:: AVAILABLE DATA ::

══════

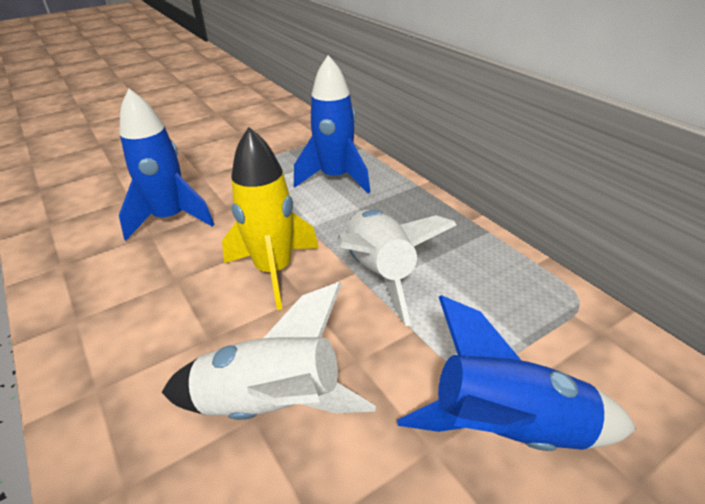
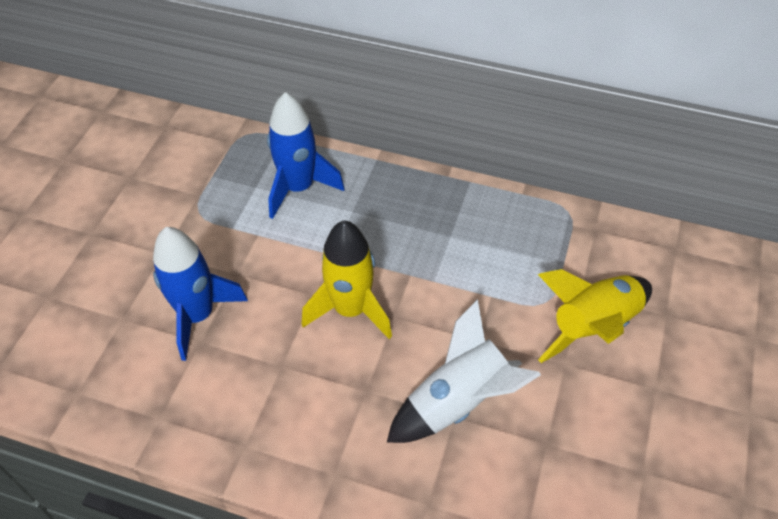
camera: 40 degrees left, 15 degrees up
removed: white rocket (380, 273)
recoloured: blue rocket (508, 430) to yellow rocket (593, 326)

══════

:: PROBLEM TO SOLVE ::
Once the pictures are set aside, restate the remaining data above exactly.

:: WRITTEN RESPONSE ::
camera: 40 degrees left, 15 degrees up
removed: white rocket (380, 273)
recoloured: blue rocket (508, 430) to yellow rocket (593, 326)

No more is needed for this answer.